■ **Exercise prompt**: Each record must come back unchanged in your answer, stripped of its images.

■ **Supplied records**:
* * * * *
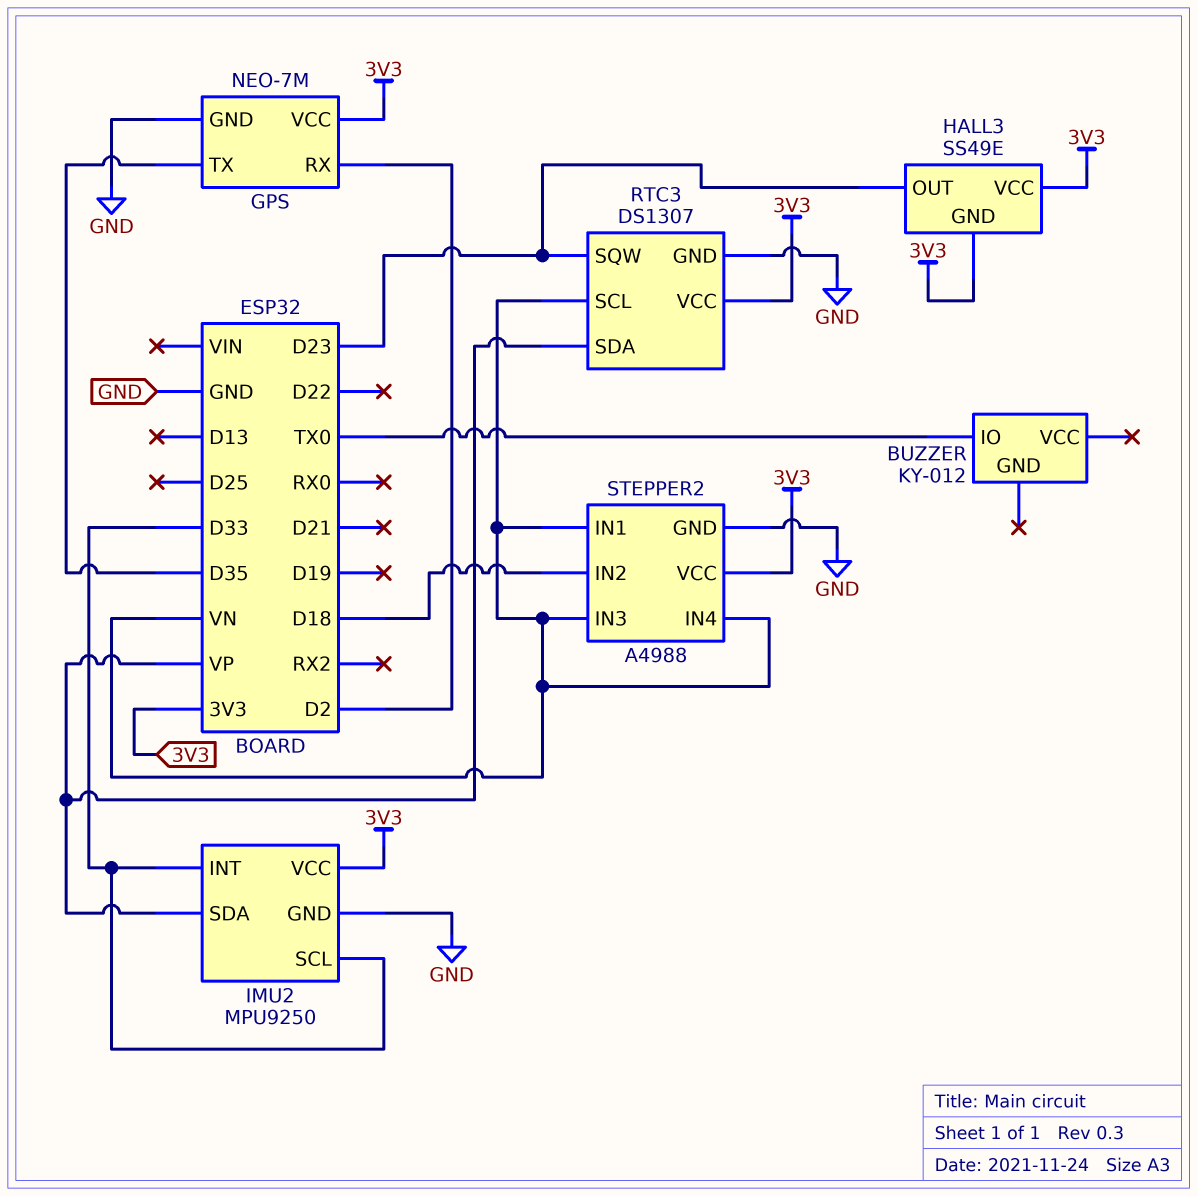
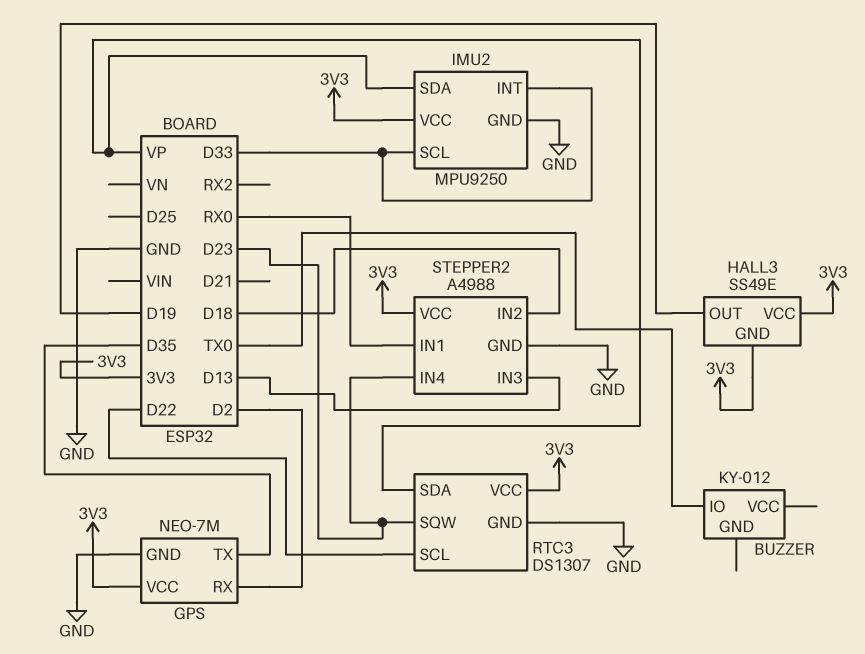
HALL3 pin OUT: D23 -> D19
RTC3 pin SCL: VN -> D22
STEPPER2 pin IN1: VN -> RX0
STEPPER2 pin IN3: VN -> D13
STEPPER2 pin IN4: VN -> D23

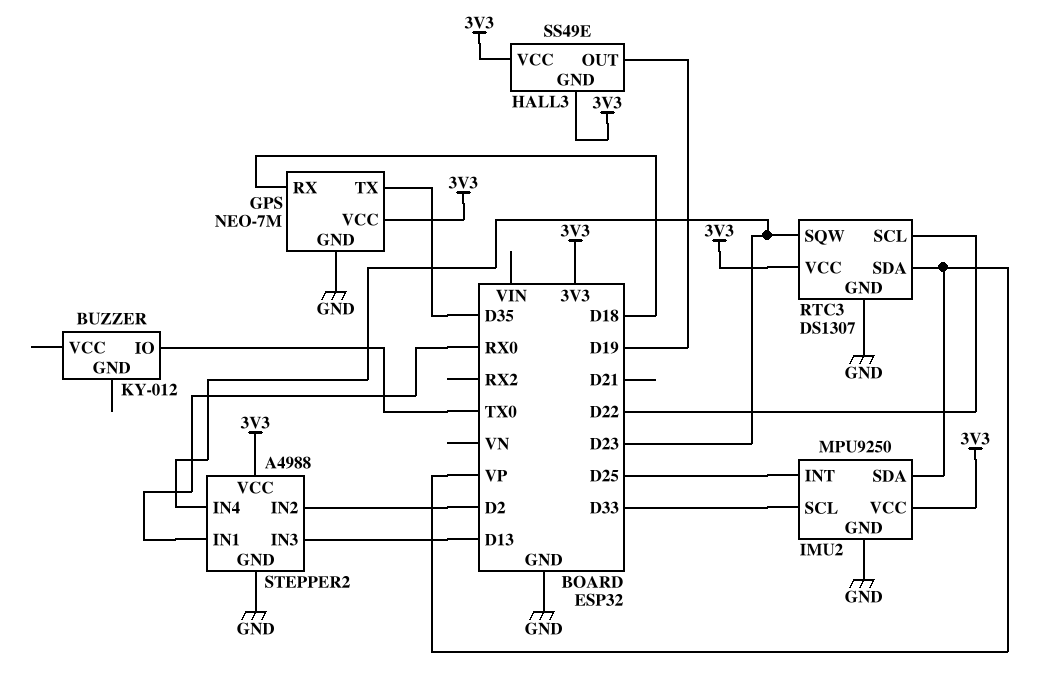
GPS pin RX: D2 -> D18
IMU2 pin INT: D33 -> D25
STEPPER2 pin IN2: D18 -> D2

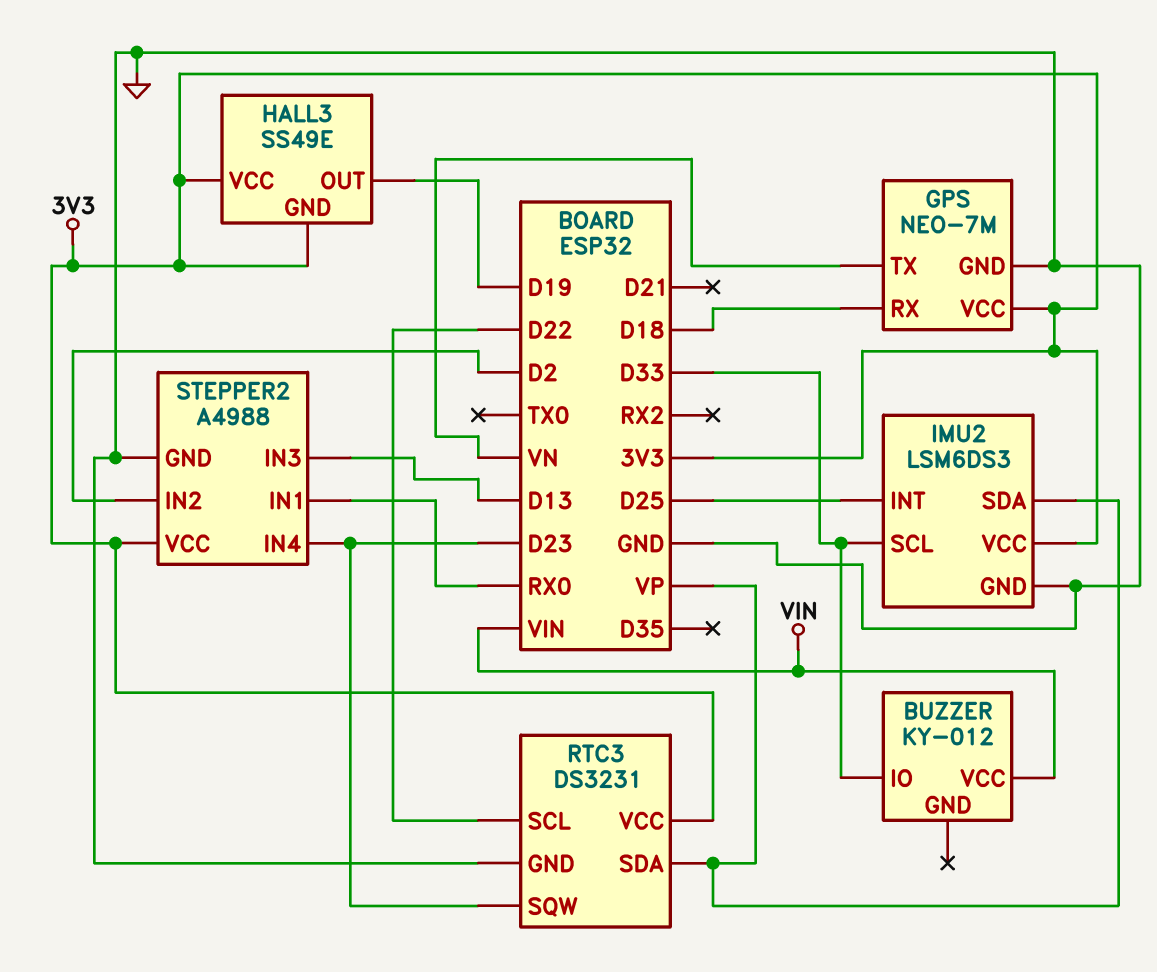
BUZZER pin IO: TX0 -> D33
BUZZER pin VCC: none -> VIN
GPS pin TX: D35 -> VN
IMU2: MPU9250 -> LSM6DS3
RTC3: DS1307 -> DS3231

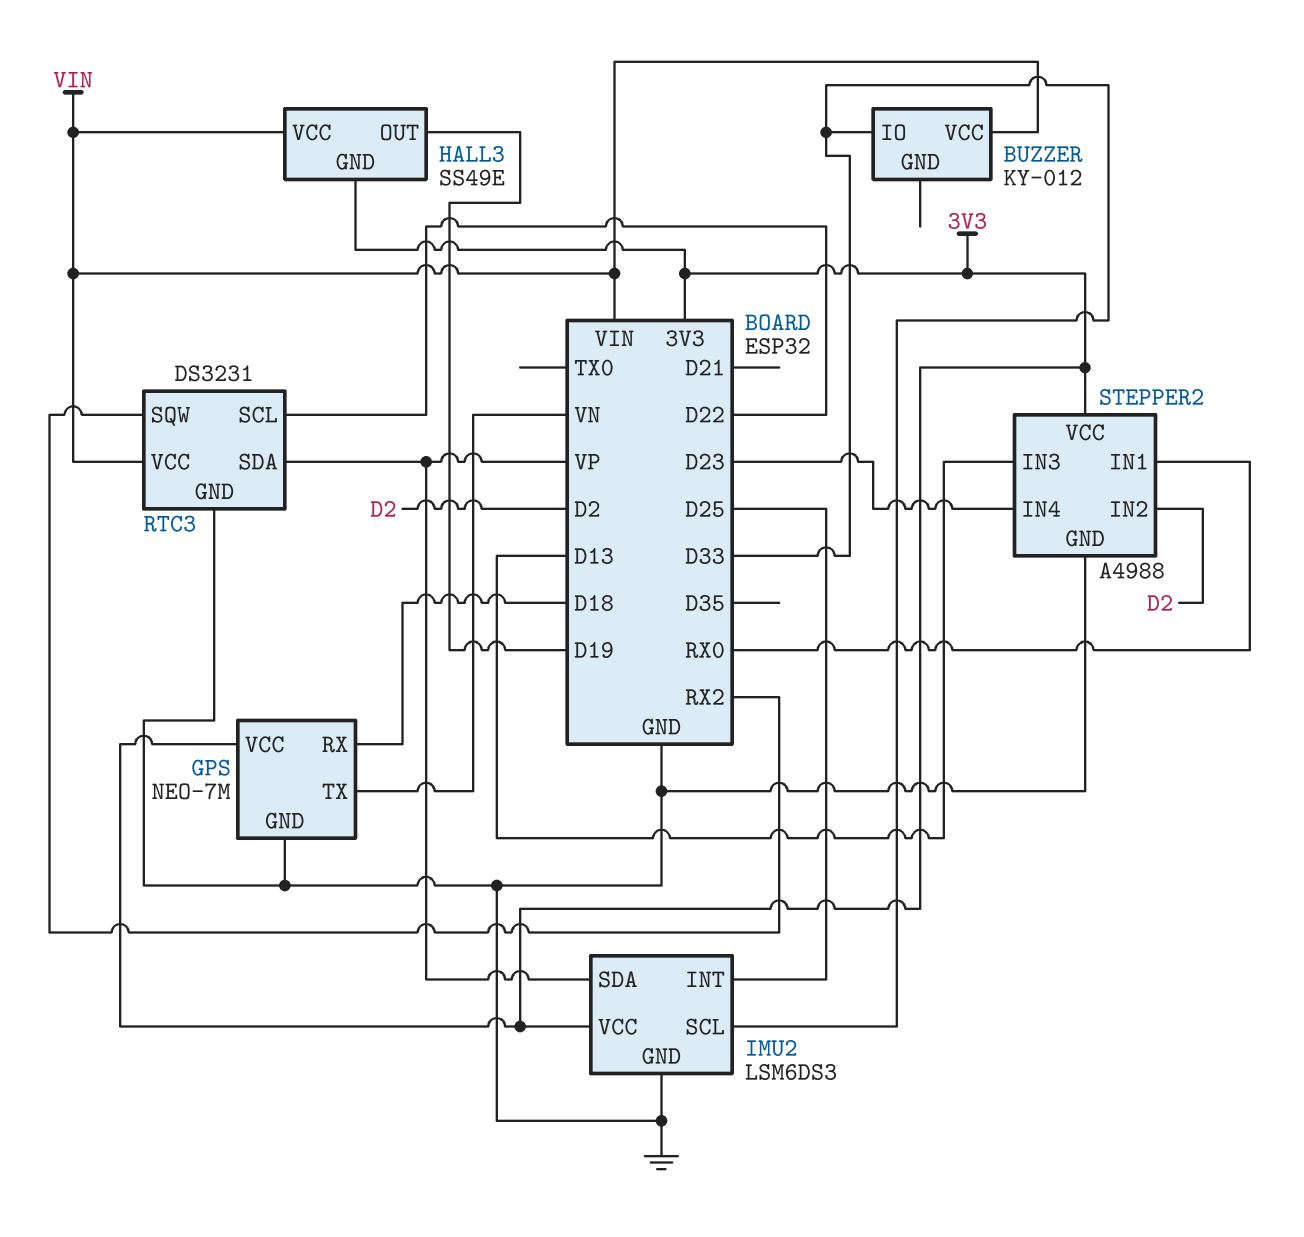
HALL3 pin VCC: 3V3 -> VIN
RTC3 pin SQW: D23 -> RX2
RTC3 pin VCC: 3V3 -> VIN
* * * * *
■ **Answer space**:
HALL3 pin OUT: D23 -> D19
RTC3 pin SCL: VN -> D22
STEPPER2 pin IN1: VN -> RX0
STEPPER2 pin IN3: VN -> D13
STEPPER2 pin IN4: VN -> D23

GPS pin RX: D2 -> D18
IMU2 pin INT: D33 -> D25
STEPPER2 pin IN2: D18 -> D2

BUZZER pin IO: TX0 -> D33
BUZZER pin VCC: none -> VIN
GPS pin TX: D35 -> VN
IMU2: MPU9250 -> LSM6DS3
RTC3: DS1307 -> DS3231

HALL3 pin VCC: 3V3 -> VIN
RTC3 pin SQW: D23 -> RX2
RTC3 pin VCC: 3V3 -> VIN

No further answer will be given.